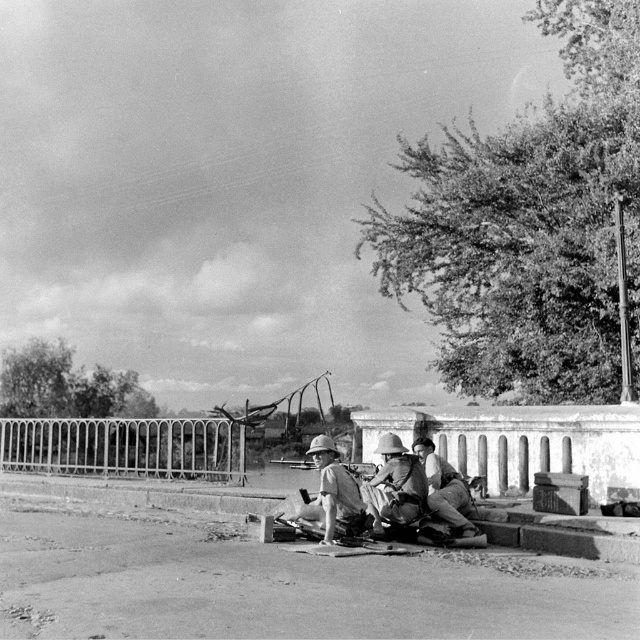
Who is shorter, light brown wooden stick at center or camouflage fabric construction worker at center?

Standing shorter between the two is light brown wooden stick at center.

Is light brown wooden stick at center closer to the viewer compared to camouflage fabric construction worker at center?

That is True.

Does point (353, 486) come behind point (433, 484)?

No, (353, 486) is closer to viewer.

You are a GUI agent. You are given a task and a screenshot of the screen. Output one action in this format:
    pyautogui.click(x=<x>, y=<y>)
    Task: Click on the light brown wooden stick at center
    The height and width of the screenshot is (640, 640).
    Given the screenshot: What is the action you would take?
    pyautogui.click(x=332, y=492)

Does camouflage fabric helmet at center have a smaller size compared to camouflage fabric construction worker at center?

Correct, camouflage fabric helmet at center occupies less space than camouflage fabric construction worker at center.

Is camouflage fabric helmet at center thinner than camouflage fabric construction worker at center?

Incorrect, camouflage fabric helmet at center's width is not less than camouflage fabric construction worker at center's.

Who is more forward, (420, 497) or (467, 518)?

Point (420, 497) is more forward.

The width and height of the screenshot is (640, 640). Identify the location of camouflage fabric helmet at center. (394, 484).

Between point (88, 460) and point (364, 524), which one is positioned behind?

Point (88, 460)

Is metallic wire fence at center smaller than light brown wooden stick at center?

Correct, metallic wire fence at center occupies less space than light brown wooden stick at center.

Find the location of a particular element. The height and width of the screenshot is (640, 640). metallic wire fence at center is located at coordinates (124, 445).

----------------

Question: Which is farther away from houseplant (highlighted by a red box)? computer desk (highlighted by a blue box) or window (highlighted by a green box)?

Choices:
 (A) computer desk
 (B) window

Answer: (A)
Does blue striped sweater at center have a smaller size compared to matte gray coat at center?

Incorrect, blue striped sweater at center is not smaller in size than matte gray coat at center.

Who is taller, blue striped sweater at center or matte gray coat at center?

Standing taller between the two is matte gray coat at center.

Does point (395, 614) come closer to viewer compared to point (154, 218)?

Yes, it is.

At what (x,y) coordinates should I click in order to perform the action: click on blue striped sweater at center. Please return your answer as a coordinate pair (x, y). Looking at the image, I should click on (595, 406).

----------------

THE TASK. Copy the lines from the one that contains "No, (353, 486) is closer to viewer." through the one that contains "Correct, camouflage fabric helmet at center occupies", word for word. Include both of those lines.

RESULT FOR THIS TASK.
No, (353, 486) is closer to viewer.

You are a GUI agent. You are given a task and a screenshot of the screen. Output one action in this format:
    pyautogui.click(x=<x>, y=<y>)
    Task: Click on the light brown wooden stick at center
    The height and width of the screenshot is (640, 640).
    Given the screenshot: What is the action you would take?
    pyautogui.click(x=332, y=492)

Does camouflage fabric helmet at center have a smaller size compared to camouflage fabric construction worker at center?

Correct, camouflage fabric helmet at center occupies less space than camouflage fabric construction worker at center.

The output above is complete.